- **What the task requires**
Transcribe the records that follow in their entirety, omitting any pictures.

START Records to process

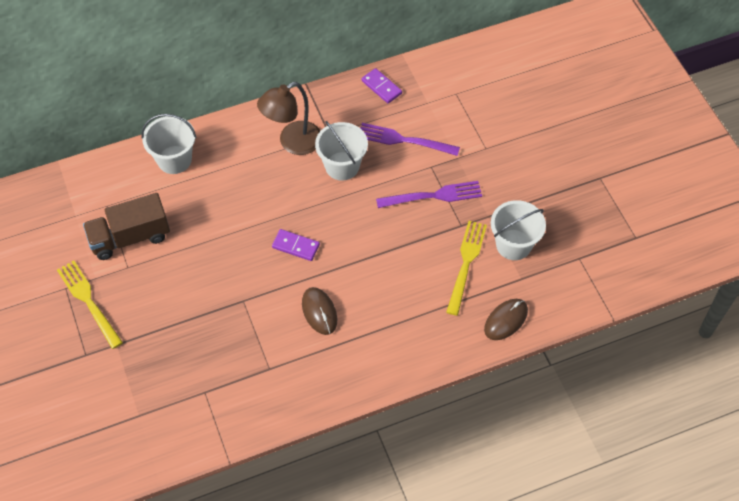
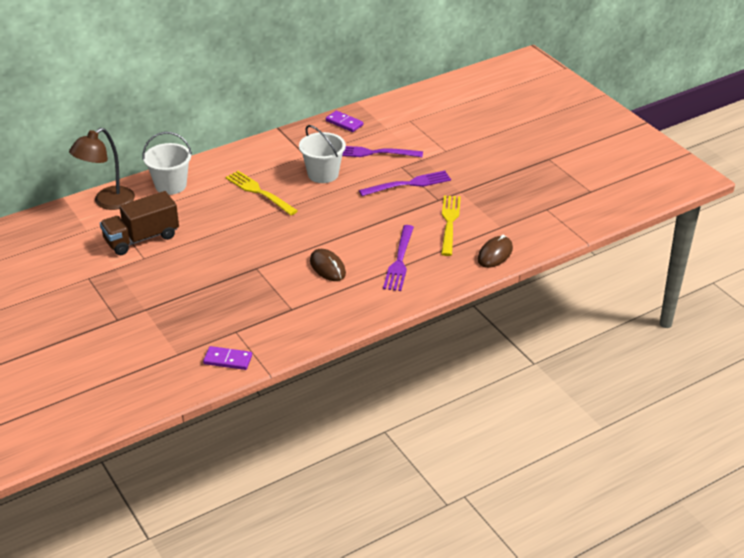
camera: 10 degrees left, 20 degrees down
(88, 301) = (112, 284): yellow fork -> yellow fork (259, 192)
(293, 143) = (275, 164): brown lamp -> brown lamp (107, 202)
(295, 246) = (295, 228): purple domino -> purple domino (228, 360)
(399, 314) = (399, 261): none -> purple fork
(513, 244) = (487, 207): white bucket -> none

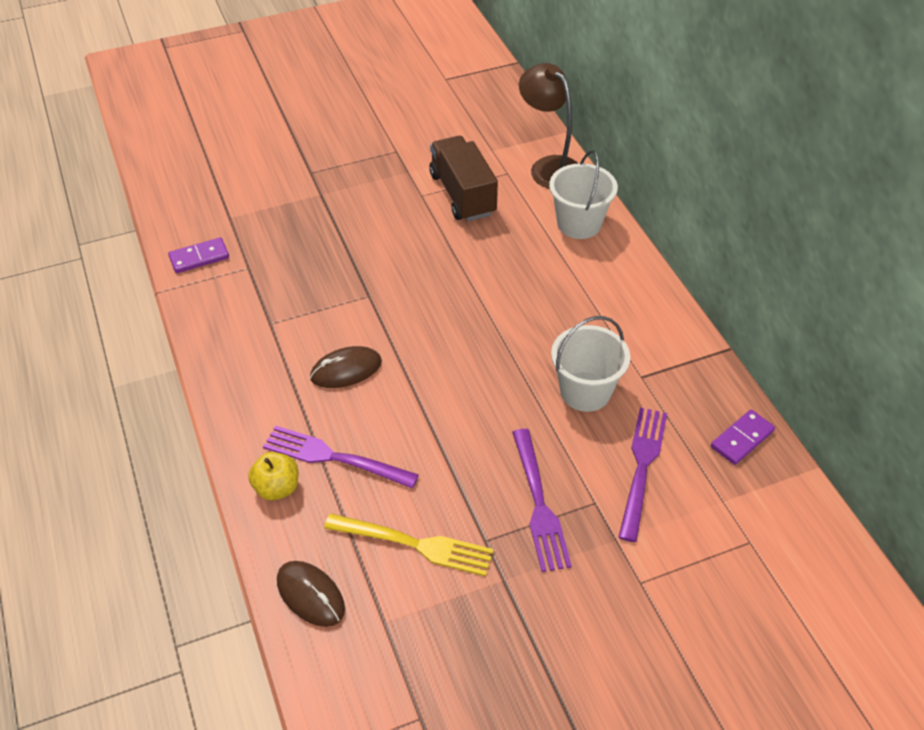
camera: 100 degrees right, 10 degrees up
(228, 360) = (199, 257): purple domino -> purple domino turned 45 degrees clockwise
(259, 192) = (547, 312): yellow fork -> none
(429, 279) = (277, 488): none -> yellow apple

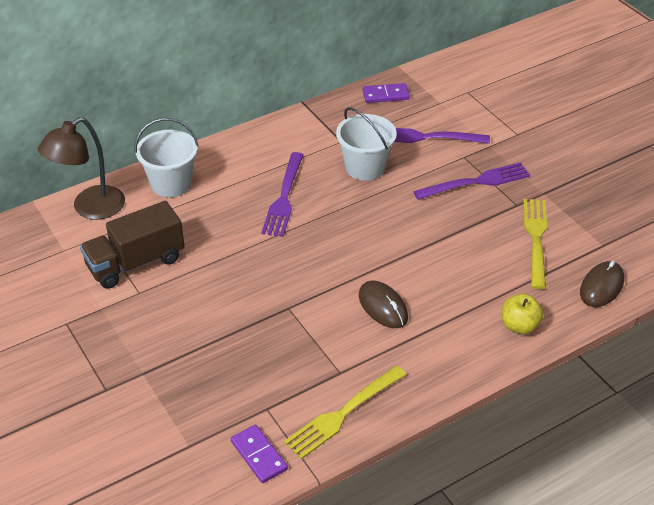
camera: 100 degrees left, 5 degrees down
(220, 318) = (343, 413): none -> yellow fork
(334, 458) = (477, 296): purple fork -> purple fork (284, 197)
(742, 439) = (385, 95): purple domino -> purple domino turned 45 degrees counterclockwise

END Records to process

- **Completed exercise**
camera: 10 degrees left, 20 degrees down
(88, 301) = (112, 284): yellow fork -> yellow fork (259, 192)
(293, 143) = (275, 164): brown lamp -> brown lamp (107, 202)
(295, 246) = (295, 228): purple domino -> purple domino (228, 360)
(399, 314) = (399, 261): none -> purple fork
(513, 244) = (487, 207): white bucket -> none

camera: 100 degrees right, 10 degrees up
(228, 360) = (199, 257): purple domino -> purple domino turned 45 degrees clockwise
(259, 192) = (547, 312): yellow fork -> none
(429, 279) = (277, 488): none -> yellow apple

camera: 100 degrees left, 5 degrees down
(220, 318) = (343, 413): none -> yellow fork
(334, 458) = (477, 296): purple fork -> purple fork (284, 197)
(742, 439) = (385, 95): purple domino -> purple domino turned 45 degrees counterclockwise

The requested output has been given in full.